● EXTRACTED DATA:
[start]

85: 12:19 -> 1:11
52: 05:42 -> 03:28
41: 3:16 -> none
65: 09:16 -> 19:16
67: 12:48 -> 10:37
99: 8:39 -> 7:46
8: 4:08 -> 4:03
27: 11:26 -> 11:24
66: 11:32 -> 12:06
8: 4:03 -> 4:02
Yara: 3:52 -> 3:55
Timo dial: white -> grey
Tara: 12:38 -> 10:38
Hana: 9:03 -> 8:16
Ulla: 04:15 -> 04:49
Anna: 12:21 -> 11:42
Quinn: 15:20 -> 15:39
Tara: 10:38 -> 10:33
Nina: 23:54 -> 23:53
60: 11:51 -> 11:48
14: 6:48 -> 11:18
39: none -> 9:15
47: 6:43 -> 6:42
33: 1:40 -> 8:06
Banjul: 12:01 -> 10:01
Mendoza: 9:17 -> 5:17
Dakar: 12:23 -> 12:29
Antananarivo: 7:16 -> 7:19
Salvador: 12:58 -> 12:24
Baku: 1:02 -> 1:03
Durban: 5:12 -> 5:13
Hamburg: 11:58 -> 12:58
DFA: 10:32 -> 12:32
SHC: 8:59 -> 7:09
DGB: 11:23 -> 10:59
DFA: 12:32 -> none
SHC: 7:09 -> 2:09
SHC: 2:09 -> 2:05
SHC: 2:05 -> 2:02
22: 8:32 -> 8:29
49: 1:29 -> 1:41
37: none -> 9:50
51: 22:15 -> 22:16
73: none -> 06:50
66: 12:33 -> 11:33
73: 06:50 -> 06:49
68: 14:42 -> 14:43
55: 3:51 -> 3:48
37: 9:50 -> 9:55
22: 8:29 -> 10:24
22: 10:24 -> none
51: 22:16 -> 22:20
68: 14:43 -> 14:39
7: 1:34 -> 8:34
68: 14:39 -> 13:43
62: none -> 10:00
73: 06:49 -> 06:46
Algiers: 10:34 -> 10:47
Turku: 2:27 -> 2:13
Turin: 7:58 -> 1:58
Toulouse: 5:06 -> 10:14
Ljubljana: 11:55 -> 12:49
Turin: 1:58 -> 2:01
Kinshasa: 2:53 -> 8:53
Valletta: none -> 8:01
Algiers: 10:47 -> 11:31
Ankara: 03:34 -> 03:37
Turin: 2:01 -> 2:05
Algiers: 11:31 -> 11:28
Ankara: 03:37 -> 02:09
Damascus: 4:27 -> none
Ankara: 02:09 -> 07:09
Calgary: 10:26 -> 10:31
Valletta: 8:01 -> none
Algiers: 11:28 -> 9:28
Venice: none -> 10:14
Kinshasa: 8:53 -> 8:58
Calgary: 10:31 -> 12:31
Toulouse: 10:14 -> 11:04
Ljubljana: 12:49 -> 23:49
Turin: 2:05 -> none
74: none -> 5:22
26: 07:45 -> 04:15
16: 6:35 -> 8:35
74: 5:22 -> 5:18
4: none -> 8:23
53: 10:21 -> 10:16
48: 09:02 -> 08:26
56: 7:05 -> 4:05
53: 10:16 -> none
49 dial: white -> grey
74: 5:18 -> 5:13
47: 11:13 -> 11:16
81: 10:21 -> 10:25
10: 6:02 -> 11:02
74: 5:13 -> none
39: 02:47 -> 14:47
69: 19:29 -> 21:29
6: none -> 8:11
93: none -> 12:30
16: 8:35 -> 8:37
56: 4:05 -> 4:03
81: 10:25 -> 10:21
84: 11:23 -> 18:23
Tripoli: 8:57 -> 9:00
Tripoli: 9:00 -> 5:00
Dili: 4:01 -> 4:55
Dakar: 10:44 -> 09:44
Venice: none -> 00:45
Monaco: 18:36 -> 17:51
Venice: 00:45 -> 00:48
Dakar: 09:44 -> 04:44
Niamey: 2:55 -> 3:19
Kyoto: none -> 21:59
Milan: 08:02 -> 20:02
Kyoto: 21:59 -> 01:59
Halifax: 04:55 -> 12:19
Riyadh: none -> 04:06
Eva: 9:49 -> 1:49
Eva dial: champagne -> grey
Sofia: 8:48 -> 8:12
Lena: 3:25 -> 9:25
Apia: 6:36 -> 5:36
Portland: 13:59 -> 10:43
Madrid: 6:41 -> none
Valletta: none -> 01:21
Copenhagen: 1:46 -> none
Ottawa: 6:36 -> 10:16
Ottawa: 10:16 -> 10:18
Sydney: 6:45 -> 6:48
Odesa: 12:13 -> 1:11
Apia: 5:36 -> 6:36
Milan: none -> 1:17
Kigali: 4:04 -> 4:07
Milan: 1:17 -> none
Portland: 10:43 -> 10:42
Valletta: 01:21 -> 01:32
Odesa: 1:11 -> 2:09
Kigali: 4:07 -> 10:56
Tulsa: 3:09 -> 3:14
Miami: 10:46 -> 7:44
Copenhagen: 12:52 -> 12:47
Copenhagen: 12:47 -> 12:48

[end]

● EXERCISE: Retype every line of the records above without any change.

● ANSWER TO THIS TASK:
85: 12:19 -> 1:11
52: 05:42 -> 03:28
41: 3:16 -> none
65: 09:16 -> 19:16
67: 12:48 -> 10:37
99: 8:39 -> 7:46
8: 4:08 -> 4:03
27: 11:26 -> 11:24
66: 11:32 -> 12:06
8: 4:03 -> 4:02
Yara: 3:52 -> 3:55
Timo dial: white -> grey
Tara: 12:38 -> 10:38
Hana: 9:03 -> 8:16
Ulla: 04:15 -> 04:49
Anna: 12:21 -> 11:42
Quinn: 15:20 -> 15:39
Tara: 10:38 -> 10:33
Nina: 23:54 -> 23:53
60: 11:51 -> 11:48
14: 6:48 -> 11:18
39: none -> 9:15
47: 6:43 -> 6:42
33: 1:40 -> 8:06
Banjul: 12:01 -> 10:01
Mendoza: 9:17 -> 5:17
Dakar: 12:23 -> 12:29
Antananarivo: 7:16 -> 7:19
Salvador: 12:58 -> 12:24
Baku: 1:02 -> 1:03
Durban: 5:12 -> 5:13
Hamburg: 11:58 -> 12:58
DFA: 10:32 -> 12:32
SHC: 8:59 -> 7:09
DGB: 11:23 -> 10:59
DFA: 12:32 -> none
SHC: 7:09 -> 2:09
SHC: 2:09 -> 2:05
SHC: 2:05 -> 2:02
22: 8:32 -> 8:29
49: 1:29 -> 1:41
37: none -> 9:50
51: 22:15 -> 22:16
73: none -> 06:50
66: 12:33 -> 11:33
73: 06:50 -> 06:49
68: 14:42 -> 14:43
55: 3:51 -> 3:48
37: 9:50 -> 9:55
22: 8:29 -> 10:24
22: 10:24 -> none
51: 22:16 -> 22:20
68: 14:43 -> 14:39
7: 1:34 -> 8:34
68: 14:39 -> 13:43
62: none -> 10:00
73: 06:49 -> 06:46
Algiers: 10:34 -> 10:47
Turku: 2:27 -> 2:13
Turin: 7:58 -> 1:58
Toulouse: 5:06 -> 10:14
Ljubljana: 11:55 -> 12:49
Turin: 1:58 -> 2:01
Kinshasa: 2:53 -> 8:53
Valletta: none -> 8:01
Algiers: 10:47 -> 11:31
Ankara: 03:34 -> 03:37
Turin: 2:01 -> 2:05
Algiers: 11:31 -> 11:28
Ankara: 03:37 -> 02:09
Damascus: 4:27 -> none
Ankara: 02:09 -> 07:09
Calgary: 10:26 -> 10:31
Valletta: 8:01 -> none
Algiers: 11:28 -> 9:28
Venice: none -> 10:14
Kinshasa: 8:53 -> 8:58
Calgary: 10:31 -> 12:31
Toulouse: 10:14 -> 11:04
Ljubljana: 12:49 -> 23:49
Turin: 2:05 -> none
74: none -> 5:22
26: 07:45 -> 04:15
16: 6:35 -> 8:35
74: 5:22 -> 5:18
4: none -> 8:23
53: 10:21 -> 10:16
48: 09:02 -> 08:26
56: 7:05 -> 4:05
53: 10:16 -> none
49 dial: white -> grey
74: 5:18 -> 5:13
47: 11:13 -> 11:16
81: 10:21 -> 10:25
10: 6:02 -> 11:02
74: 5:13 -> none
39: 02:47 -> 14:47
69: 19:29 -> 21:29
6: none -> 8:11
93: none -> 12:30
16: 8:35 -> 8:37
56: 4:05 -> 4:03
81: 10:25 -> 10:21
84: 11:23 -> 18:23
Tripoli: 8:57 -> 9:00
Tripoli: 9:00 -> 5:00
Dili: 4:01 -> 4:55
Dakar: 10:44 -> 09:44
Venice: none -> 00:45
Monaco: 18:36 -> 17:51
Venice: 00:45 -> 00:48
Dakar: 09:44 -> 04:44
Niamey: 2:55 -> 3:19
Kyoto: none -> 21:59
Milan: 08:02 -> 20:02
Kyoto: 21:59 -> 01:59
Halifax: 04:55 -> 12:19
Riyadh: none -> 04:06
Eva: 9:49 -> 1:49
Eva dial: champagne -> grey
Sofia: 8:48 -> 8:12
Lena: 3:25 -> 9:25
Apia: 6:36 -> 5:36
Portland: 13:59 -> 10:43
Madrid: 6:41 -> none
Valletta: none -> 01:21
Copenhagen: 1:46 -> none
Ottawa: 6:36 -> 10:16
Ottawa: 10:16 -> 10:18
Sydney: 6:45 -> 6:48
Odesa: 12:13 -> 1:11
Apia: 5:36 -> 6:36
Milan: none -> 1:17
Kigali: 4:04 -> 4:07
Milan: 1:17 -> none
Portland: 10:43 -> 10:42
Valletta: 01:21 -> 01:32
Odesa: 1:11 -> 2:09
Kigali: 4:07 -> 10:56
Tulsa: 3:09 -> 3:14
Miami: 10:46 -> 7:44
Copenhagen: 12:52 -> 12:47
Copenhagen: 12:47 -> 12:48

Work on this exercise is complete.